**Work task**
The exercise asks you to copy every line below in which "cyan" appears.

[Scene edit records]
---------------

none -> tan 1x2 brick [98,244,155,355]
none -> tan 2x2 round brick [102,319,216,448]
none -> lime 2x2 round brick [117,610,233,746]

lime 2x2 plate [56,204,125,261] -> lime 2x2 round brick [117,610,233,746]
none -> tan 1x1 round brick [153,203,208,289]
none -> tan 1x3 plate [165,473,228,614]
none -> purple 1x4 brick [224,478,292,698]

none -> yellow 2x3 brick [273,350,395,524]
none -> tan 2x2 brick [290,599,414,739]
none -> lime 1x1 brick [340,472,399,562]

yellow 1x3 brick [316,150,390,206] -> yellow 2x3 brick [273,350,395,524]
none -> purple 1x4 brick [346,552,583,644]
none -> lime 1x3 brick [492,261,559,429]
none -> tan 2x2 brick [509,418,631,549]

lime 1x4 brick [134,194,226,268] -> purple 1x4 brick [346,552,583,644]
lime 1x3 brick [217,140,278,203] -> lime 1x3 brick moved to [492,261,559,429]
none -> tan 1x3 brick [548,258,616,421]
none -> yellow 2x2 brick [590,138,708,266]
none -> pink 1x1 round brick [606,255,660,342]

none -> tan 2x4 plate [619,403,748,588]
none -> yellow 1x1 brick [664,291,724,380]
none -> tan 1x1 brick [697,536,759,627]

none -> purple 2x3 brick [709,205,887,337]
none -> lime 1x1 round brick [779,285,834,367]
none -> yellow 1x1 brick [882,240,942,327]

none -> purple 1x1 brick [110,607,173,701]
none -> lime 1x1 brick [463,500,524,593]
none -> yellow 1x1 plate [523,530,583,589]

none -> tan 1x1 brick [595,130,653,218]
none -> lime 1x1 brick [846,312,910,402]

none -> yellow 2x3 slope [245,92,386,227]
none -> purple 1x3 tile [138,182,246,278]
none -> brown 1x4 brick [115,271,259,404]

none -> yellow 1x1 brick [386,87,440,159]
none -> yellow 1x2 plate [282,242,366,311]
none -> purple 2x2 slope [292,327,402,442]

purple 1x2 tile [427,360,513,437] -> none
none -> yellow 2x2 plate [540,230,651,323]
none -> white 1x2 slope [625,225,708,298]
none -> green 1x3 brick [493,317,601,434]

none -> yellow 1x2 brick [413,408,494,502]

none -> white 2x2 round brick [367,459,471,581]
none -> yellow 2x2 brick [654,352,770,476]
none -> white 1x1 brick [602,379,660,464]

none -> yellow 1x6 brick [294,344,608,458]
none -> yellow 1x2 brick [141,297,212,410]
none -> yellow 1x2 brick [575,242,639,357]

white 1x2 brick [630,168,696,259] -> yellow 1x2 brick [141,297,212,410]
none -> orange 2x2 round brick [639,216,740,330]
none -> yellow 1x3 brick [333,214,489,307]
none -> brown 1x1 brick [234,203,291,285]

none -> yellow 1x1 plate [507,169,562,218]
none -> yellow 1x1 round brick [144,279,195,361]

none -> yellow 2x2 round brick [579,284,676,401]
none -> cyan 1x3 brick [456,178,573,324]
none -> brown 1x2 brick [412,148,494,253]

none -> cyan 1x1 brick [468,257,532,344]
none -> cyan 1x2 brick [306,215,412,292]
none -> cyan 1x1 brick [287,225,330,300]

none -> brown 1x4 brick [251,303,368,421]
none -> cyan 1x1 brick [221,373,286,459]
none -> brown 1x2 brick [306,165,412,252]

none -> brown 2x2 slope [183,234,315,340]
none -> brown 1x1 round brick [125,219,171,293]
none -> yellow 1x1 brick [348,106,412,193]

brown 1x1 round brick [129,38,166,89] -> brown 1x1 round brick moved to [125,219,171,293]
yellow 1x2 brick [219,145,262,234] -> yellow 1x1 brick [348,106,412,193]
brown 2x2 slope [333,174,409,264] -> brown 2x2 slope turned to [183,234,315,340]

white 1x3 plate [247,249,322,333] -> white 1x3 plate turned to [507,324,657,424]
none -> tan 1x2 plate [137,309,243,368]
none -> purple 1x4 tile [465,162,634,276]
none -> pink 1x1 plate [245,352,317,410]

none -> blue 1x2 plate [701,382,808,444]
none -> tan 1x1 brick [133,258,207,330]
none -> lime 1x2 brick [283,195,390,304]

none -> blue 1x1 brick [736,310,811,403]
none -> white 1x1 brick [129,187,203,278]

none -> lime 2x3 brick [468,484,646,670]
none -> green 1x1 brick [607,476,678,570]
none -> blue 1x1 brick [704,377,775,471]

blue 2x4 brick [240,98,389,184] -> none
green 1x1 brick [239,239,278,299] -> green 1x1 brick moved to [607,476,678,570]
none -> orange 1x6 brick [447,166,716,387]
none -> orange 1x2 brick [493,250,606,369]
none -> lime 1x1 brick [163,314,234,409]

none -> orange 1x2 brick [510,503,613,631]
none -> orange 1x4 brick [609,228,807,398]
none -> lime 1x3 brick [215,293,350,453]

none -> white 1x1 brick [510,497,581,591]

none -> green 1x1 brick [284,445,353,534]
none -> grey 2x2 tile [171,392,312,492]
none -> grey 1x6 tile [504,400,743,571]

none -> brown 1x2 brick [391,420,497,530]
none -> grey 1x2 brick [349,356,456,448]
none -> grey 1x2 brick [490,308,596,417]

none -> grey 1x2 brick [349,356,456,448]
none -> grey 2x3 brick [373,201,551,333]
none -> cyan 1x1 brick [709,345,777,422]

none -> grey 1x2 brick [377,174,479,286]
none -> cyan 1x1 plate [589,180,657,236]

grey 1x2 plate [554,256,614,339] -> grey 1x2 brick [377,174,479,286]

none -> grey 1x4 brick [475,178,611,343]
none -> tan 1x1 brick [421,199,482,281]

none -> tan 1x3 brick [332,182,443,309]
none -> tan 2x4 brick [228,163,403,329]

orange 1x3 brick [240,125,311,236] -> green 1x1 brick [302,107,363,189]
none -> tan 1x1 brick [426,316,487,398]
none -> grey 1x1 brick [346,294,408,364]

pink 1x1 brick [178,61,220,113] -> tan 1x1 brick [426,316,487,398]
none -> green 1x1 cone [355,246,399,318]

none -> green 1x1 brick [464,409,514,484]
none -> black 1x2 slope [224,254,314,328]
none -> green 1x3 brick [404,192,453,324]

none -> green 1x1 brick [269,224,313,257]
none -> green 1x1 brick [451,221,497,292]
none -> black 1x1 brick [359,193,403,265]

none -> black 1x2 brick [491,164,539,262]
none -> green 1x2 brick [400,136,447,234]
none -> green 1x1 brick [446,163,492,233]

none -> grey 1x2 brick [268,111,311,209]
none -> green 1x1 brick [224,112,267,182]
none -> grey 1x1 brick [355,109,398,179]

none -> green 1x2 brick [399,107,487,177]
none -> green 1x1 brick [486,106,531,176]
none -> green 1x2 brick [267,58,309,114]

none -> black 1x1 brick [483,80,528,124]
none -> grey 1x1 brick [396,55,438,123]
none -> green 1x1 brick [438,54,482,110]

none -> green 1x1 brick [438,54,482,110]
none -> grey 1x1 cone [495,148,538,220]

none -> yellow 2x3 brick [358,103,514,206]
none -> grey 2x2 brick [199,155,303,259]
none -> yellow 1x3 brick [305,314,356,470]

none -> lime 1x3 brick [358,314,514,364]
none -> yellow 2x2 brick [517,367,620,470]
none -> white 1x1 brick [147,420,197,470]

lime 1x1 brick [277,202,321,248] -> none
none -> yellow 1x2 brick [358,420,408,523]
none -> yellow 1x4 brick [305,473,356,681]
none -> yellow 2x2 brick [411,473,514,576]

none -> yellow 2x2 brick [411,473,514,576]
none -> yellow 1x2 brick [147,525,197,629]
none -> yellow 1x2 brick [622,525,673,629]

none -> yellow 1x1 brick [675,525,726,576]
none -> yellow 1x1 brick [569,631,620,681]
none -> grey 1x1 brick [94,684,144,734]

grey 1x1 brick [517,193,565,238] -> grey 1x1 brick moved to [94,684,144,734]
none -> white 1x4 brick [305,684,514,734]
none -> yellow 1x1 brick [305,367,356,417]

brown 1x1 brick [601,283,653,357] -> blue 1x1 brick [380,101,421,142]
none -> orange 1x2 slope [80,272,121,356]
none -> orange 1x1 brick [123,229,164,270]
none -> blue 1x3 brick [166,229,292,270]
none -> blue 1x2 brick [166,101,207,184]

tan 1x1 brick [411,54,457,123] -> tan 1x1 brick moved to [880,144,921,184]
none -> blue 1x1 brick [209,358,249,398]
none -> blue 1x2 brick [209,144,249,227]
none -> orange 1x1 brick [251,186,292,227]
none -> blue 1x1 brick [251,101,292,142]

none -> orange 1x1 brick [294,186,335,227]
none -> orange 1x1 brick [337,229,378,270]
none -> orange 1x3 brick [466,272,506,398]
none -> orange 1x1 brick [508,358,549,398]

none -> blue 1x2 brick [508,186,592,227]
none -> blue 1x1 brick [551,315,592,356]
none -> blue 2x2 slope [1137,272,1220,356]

---------------

**Output for this task**
none -> cyan 1x3 brick [456,178,573,324]
none -> cyan 1x1 brick [468,257,532,344]
none -> cyan 1x2 brick [306,215,412,292]
none -> cyan 1x1 brick [287,225,330,300]
none -> cyan 1x1 brick [221,373,286,459]
none -> cyan 1x1 brick [709,345,777,422]
none -> cyan 1x1 plate [589,180,657,236]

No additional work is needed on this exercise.